- [Brief] Begin at the top of the listing below. Write each line out exactly, ending with the line that holds "U105: NOR 74HC02".

---------- Supplied information ----------

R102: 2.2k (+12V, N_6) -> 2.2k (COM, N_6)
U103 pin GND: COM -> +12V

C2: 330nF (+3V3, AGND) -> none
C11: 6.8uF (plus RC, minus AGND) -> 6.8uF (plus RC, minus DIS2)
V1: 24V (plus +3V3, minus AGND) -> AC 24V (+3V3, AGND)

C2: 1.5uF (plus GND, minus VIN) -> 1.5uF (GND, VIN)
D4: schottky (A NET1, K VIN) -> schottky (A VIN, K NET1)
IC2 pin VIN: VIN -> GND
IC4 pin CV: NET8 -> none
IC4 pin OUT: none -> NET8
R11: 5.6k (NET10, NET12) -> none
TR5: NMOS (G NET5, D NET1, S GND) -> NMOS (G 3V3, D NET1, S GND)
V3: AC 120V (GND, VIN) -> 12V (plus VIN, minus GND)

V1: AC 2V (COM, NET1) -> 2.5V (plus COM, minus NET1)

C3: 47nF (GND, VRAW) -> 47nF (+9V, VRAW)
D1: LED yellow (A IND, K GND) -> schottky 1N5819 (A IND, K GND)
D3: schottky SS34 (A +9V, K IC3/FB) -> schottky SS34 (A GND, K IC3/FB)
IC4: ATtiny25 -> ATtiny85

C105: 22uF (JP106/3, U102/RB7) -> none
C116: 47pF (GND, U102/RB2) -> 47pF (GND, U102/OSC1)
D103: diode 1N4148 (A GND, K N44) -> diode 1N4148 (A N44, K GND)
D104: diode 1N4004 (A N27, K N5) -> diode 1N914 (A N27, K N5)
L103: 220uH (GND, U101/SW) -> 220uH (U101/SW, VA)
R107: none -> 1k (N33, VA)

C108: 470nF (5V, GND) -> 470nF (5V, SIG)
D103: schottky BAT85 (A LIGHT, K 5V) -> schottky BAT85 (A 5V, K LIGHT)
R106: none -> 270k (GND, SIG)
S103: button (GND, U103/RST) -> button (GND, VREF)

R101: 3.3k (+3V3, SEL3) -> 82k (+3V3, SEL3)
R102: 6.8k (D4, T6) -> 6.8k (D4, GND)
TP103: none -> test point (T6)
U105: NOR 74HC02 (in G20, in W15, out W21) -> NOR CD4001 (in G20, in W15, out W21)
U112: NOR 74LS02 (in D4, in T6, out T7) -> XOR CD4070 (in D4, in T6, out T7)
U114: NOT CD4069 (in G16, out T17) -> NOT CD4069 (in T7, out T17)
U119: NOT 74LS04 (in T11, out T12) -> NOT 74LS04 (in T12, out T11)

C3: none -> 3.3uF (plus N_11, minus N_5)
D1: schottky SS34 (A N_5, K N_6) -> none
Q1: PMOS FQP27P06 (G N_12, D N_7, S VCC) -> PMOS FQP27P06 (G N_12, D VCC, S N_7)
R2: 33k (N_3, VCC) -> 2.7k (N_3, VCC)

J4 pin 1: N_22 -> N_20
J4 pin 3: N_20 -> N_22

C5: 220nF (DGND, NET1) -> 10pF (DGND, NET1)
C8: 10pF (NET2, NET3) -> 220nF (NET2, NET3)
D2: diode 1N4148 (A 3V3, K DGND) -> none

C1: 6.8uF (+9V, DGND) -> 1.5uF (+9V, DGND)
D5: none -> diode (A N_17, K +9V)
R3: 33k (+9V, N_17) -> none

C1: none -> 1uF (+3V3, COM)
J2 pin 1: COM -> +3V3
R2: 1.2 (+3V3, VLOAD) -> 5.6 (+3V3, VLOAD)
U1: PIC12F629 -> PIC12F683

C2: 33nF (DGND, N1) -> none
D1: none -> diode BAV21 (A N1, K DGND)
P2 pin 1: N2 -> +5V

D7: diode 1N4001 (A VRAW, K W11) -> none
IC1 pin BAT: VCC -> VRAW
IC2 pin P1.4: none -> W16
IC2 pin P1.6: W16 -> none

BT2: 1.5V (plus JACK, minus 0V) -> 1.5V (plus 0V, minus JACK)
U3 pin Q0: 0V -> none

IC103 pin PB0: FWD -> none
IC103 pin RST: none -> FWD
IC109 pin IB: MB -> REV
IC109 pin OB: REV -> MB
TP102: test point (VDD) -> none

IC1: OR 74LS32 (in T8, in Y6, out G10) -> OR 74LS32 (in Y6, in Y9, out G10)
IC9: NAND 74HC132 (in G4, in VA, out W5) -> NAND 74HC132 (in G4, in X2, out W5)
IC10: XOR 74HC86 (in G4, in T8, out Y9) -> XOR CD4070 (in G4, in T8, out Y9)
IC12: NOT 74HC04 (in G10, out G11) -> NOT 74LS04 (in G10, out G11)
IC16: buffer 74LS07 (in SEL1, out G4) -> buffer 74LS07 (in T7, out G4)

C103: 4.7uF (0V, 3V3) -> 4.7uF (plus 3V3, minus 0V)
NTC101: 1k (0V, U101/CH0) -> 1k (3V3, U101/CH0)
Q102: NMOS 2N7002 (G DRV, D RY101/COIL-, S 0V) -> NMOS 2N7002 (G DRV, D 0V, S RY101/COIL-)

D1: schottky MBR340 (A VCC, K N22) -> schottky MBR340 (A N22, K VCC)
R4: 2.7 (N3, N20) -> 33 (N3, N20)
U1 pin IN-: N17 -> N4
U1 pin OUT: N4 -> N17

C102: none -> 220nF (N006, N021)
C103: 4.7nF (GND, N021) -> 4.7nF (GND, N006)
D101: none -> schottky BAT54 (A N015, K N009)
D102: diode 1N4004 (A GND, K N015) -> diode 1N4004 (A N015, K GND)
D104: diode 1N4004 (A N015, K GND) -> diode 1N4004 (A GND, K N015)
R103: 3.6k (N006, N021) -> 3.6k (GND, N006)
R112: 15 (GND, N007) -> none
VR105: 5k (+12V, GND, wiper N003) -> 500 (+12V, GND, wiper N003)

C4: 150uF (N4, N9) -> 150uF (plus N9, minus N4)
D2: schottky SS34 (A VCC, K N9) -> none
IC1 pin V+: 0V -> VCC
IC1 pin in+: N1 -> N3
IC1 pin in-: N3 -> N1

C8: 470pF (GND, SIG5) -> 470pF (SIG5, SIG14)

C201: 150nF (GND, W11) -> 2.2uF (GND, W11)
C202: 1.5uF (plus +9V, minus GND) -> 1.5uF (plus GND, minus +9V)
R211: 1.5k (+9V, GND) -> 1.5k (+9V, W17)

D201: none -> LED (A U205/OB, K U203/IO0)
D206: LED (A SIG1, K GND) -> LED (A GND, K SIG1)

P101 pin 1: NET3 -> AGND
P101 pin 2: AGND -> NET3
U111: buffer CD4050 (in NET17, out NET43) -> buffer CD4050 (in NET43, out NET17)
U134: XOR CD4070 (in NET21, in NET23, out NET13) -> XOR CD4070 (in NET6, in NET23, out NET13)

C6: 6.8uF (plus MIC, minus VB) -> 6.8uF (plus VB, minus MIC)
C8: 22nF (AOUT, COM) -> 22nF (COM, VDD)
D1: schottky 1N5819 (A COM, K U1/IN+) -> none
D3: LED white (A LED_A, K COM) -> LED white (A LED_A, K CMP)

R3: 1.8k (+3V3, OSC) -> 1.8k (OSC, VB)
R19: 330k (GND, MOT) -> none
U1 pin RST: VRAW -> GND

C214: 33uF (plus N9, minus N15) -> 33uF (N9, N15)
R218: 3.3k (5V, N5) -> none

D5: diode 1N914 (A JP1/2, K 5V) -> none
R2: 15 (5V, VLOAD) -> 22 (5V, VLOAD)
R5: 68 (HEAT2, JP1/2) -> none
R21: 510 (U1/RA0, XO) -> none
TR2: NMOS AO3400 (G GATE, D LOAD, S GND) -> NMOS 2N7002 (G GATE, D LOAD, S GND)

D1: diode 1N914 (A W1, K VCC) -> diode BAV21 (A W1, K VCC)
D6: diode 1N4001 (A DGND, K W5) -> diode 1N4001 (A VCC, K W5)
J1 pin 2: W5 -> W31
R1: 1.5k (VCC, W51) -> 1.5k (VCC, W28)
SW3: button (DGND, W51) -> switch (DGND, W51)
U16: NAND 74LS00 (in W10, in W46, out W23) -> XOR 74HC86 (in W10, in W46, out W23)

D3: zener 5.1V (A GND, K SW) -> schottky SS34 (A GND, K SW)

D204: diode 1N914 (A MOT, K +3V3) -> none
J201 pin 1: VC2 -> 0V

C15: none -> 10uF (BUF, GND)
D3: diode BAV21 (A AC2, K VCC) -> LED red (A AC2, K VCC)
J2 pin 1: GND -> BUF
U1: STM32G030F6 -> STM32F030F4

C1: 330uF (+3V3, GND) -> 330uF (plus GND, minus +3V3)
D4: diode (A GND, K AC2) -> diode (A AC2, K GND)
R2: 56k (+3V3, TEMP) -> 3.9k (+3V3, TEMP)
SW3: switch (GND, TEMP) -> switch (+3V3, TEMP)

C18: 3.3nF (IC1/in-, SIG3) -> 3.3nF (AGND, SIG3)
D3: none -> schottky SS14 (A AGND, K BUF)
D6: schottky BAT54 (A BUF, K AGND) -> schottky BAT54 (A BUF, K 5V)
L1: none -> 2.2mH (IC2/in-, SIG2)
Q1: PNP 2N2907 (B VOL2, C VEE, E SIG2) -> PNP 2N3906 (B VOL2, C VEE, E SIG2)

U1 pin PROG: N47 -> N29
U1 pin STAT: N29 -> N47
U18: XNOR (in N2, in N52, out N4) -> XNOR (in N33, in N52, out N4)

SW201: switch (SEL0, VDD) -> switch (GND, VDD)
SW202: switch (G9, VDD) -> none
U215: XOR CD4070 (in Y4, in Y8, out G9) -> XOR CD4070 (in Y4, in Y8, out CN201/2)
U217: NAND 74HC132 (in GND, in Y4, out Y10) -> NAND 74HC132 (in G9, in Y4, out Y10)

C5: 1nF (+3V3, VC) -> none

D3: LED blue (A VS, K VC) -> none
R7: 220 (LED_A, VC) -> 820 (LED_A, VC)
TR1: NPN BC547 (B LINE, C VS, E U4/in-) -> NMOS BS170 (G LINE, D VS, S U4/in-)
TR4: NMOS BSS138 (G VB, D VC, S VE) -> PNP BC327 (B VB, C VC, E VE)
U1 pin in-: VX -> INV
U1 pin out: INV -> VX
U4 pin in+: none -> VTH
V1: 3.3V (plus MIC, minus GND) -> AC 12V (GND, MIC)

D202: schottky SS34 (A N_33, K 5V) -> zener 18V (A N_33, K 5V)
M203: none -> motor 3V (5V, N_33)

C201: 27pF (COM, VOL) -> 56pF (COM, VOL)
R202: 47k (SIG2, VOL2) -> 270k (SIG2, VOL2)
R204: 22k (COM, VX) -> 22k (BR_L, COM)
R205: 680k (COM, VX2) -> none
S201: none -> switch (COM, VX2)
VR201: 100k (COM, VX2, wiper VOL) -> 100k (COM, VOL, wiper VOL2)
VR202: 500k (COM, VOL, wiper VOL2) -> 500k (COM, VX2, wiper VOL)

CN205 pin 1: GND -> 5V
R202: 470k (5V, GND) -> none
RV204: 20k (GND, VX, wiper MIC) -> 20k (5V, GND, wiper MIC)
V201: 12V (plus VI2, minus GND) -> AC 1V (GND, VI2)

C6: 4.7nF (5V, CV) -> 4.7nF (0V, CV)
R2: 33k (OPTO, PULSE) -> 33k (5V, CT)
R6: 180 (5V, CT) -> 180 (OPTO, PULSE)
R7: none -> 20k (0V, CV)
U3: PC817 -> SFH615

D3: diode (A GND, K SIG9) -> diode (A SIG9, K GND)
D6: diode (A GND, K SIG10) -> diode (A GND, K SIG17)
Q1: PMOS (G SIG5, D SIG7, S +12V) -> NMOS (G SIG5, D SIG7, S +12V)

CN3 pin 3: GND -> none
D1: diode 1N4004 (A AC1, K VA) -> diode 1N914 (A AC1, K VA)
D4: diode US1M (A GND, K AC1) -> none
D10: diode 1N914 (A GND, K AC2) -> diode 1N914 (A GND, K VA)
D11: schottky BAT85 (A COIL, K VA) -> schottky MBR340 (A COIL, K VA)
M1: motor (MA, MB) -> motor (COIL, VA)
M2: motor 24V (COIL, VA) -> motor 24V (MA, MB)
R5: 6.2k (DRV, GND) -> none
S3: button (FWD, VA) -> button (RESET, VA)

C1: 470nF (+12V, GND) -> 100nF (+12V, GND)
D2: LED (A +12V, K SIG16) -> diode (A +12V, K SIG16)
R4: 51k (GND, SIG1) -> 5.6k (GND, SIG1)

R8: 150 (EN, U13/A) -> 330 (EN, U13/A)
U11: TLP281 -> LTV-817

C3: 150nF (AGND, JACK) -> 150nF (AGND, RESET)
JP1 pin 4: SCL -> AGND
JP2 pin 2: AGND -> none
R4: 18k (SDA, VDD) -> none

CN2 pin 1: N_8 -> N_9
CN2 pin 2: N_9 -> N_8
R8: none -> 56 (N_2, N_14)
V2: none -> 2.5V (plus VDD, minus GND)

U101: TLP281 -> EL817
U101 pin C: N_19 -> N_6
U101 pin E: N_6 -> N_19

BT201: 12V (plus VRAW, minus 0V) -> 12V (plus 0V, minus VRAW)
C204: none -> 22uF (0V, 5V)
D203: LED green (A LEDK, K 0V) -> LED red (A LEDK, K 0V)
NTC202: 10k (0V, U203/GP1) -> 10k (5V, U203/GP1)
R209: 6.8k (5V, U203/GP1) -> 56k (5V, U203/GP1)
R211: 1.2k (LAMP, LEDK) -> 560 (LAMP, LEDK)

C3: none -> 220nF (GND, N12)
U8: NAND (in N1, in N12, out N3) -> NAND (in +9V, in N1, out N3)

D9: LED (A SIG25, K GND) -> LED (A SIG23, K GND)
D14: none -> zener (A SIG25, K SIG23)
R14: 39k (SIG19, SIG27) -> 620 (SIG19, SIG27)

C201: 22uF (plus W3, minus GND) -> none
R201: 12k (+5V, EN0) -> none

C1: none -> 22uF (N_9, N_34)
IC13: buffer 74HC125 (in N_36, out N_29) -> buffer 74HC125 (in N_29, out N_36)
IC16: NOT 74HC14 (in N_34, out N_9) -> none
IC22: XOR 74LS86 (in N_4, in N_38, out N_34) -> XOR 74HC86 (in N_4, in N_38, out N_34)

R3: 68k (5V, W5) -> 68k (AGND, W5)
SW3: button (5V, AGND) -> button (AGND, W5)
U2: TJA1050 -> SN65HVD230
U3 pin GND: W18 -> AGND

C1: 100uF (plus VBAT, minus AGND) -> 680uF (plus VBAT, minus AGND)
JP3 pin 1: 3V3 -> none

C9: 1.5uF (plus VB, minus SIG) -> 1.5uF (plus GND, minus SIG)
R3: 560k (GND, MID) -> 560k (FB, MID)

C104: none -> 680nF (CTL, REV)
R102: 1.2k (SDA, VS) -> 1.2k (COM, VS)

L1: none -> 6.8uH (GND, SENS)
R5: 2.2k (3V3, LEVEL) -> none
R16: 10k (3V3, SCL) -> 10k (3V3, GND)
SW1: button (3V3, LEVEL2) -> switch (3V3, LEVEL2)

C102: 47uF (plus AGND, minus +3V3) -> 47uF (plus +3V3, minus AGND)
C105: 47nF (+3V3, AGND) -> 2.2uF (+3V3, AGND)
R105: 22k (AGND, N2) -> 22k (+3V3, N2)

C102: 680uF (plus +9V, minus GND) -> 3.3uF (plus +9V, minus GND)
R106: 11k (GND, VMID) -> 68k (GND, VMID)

----------

- [Solution below]
R102: 2.2k (+12V, N_6) -> 2.2k (COM, N_6)
U103 pin GND: COM -> +12V

C2: 330nF (+3V3, AGND) -> none
C11: 6.8uF (plus RC, minus AGND) -> 6.8uF (plus RC, minus DIS2)
V1: 24V (plus +3V3, minus AGND) -> AC 24V (+3V3, AGND)

C2: 1.5uF (plus GND, minus VIN) -> 1.5uF (GND, VIN)
D4: schottky (A NET1, K VIN) -> schottky (A VIN, K NET1)
IC2 pin VIN: VIN -> GND
IC4 pin CV: NET8 -> none
IC4 pin OUT: none -> NET8
R11: 5.6k (NET10, NET12) -> none
TR5: NMOS (G NET5, D NET1, S GND) -> NMOS (G 3V3, D NET1, S GND)
V3: AC 120V (GND, VIN) -> 12V (plus VIN, minus GND)

V1: AC 2V (COM, NET1) -> 2.5V (plus COM, minus NET1)

C3: 47nF (GND, VRAW) -> 47nF (+9V, VRAW)
D1: LED yellow (A IND, K GND) -> schottky 1N5819 (A IND, K GND)
D3: schottky SS34 (A +9V, K IC3/FB) -> schottky SS34 (A GND, K IC3/FB)
IC4: ATtiny25 -> ATtiny85

C105: 22uF (JP106/3, U102/RB7) -> none
C116: 47pF (GND, U102/RB2) -> 47pF (GND, U102/OSC1)
D103: diode 1N4148 (A GND, K N44) -> diode 1N4148 (A N44, K GND)
D104: diode 1N4004 (A N27, K N5) -> diode 1N914 (A N27, K N5)
L103: 220uH (GND, U101/SW) -> 220uH (U101/SW, VA)
R107: none -> 1k (N33, VA)

C108: 470nF (5V, GND) -> 470nF (5V, SIG)
D103: schottky BAT85 (A LIGHT, K 5V) -> schottky BAT85 (A 5V, K LIGHT)
R106: none -> 270k (GND, SIG)
S103: button (GND, U103/RST) -> button (GND, VREF)

R101: 3.3k (+3V3, SEL3) -> 82k (+3V3, SEL3)
R102: 6.8k (D4, T6) -> 6.8k (D4, GND)
TP103: none -> test point (T6)
U105: NOR 74HC02 (in G20, in W15, out W21) -> NOR CD4001 (in G20, in W15, out W21)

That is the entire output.